> **Instructions to follow**
Transcribe the records below. Leave every word as it is.

Change listing data
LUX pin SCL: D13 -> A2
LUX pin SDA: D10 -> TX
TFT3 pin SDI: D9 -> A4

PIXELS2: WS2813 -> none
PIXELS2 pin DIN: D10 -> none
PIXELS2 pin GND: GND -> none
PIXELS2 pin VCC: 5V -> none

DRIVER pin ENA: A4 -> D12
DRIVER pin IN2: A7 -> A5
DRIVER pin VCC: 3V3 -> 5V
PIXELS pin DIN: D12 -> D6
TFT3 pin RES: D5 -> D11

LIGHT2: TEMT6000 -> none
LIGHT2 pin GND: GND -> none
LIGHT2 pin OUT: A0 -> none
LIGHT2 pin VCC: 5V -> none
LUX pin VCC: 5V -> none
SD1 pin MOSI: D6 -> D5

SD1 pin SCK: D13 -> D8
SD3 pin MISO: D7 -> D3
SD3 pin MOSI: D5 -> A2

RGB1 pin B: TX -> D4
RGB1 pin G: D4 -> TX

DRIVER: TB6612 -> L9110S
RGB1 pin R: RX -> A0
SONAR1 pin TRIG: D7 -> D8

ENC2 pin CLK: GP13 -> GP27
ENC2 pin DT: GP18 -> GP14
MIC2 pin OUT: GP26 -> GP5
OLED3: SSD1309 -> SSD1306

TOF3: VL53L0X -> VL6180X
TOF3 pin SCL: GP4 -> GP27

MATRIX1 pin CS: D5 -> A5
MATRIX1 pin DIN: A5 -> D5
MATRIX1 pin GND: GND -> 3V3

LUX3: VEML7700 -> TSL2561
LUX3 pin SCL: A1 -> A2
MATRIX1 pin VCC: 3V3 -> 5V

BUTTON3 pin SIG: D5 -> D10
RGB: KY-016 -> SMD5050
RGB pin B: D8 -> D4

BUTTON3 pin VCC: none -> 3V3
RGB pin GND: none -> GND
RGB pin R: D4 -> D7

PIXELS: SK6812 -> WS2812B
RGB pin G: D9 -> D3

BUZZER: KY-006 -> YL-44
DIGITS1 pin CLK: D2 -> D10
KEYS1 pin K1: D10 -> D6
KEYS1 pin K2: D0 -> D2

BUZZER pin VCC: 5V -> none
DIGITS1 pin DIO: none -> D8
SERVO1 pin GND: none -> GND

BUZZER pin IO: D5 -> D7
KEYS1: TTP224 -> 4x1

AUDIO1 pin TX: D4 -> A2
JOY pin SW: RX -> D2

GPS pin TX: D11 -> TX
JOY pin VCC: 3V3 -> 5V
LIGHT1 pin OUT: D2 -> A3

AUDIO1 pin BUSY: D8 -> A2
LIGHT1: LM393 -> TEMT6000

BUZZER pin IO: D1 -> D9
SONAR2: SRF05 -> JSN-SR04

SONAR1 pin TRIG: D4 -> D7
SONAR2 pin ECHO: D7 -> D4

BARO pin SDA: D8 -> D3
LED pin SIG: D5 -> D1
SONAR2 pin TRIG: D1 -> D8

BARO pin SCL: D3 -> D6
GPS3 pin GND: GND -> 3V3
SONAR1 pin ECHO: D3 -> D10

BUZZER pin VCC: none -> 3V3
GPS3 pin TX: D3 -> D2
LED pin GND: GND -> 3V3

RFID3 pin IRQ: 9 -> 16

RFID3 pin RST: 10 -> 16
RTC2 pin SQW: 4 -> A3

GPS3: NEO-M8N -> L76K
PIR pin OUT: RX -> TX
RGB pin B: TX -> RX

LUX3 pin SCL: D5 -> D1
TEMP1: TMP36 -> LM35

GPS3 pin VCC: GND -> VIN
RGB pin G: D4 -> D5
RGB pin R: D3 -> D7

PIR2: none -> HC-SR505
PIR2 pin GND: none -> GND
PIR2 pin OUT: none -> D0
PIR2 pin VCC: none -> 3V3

> **Exercise solution**
LUX pin SCL: D13 -> A2
LUX pin SDA: D10 -> TX
TFT3 pin SDI: D9 -> A4

PIXELS2: WS2813 -> none
PIXELS2 pin DIN: D10 -> none
PIXELS2 pin GND: GND -> none
PIXELS2 pin VCC: 5V -> none

DRIVER pin ENA: A4 -> D12
DRIVER pin IN2: A7 -> A5
DRIVER pin VCC: 3V3 -> 5V
PIXELS pin DIN: D12 -> D6
TFT3 pin RES: D5 -> D11

LIGHT2: TEMT6000 -> none
LIGHT2 pin GND: GND -> none
LIGHT2 pin OUT: A0 -> none
LIGHT2 pin VCC: 5V -> none
LUX pin VCC: 5V -> none
SD1 pin MOSI: D6 -> D5

SD1 pin SCK: D13 -> D8
SD3 pin MISO: D7 -> D3
SD3 pin MOSI: D5 -> A2

RGB1 pin B: TX -> D4
RGB1 pin G: D4 -> TX

DRIVER: TB6612 -> L9110S
RGB1 pin R: RX -> A0
SONAR1 pin TRIG: D7 -> D8

ENC2 pin CLK: GP13 -> GP27
ENC2 pin DT: GP18 -> GP14
MIC2 pin OUT: GP26 -> GP5
OLED3: SSD1309 -> SSD1306

TOF3: VL53L0X -> VL6180X
TOF3 pin SCL: GP4 -> GP27

MATRIX1 pin CS: D5 -> A5
MATRIX1 pin DIN: A5 -> D5
MATRIX1 pin GND: GND -> 3V3

LUX3: VEML7700 -> TSL2561
LUX3 pin SCL: A1 -> A2
MATRIX1 pin VCC: 3V3 -> 5V

BUTTON3 pin SIG: D5 -> D10
RGB: KY-016 -> SMD5050
RGB pin B: D8 -> D4

BUTTON3 pin VCC: none -> 3V3
RGB pin GND: none -> GND
RGB pin R: D4 -> D7

PIXELS: SK6812 -> WS2812B
RGB pin G: D9 -> D3

BUZZER: KY-006 -> YL-44
DIGITS1 pin CLK: D2 -> D10
KEYS1 pin K1: D10 -> D6
KEYS1 pin K2: D0 -> D2

BUZZER pin VCC: 5V -> none
DIGITS1 pin DIO: none -> D8
SERVO1 pin GND: none -> GND

BUZZER pin IO: D5 -> D7
KEYS1: TTP224 -> 4x1

AUDIO1 pin TX: D4 -> A2
JOY pin SW: RX -> D2

GPS pin TX: D11 -> TX
JOY pin VCC: 3V3 -> 5V
LIGHT1 pin OUT: D2 -> A3

AUDIO1 pin BUSY: D8 -> A2
LIGHT1: LM393 -> TEMT6000

BUZZER pin IO: D1 -> D9
SONAR2: SRF05 -> JSN-SR04

SONAR1 pin TRIG: D4 -> D7
SONAR2 pin ECHO: D7 -> D4

BARO pin SDA: D8 -> D3
LED pin SIG: D5 -> D1
SONAR2 pin TRIG: D1 -> D8

BARO pin SCL: D3 -> D6
GPS3 pin GND: GND -> 3V3
SONAR1 pin ECHO: D3 -> D10

BUZZER pin VCC: none -> 3V3
GPS3 pin TX: D3 -> D2
LED pin GND: GND -> 3V3

RFID3 pin IRQ: 9 -> 16

RFID3 pin RST: 10 -> 16
RTC2 pin SQW: 4 -> A3

GPS3: NEO-M8N -> L76K
PIR pin OUT: RX -> TX
RGB pin B: TX -> RX

LUX3 pin SCL: D5 -> D1
TEMP1: TMP36 -> LM35

GPS3 pin VCC: GND -> VIN
RGB pin G: D4 -> D5
RGB pin R: D3 -> D7

PIR2: none -> HC-SR505
PIR2 pin GND: none -> GND
PIR2 pin OUT: none -> D0
PIR2 pin VCC: none -> 3V3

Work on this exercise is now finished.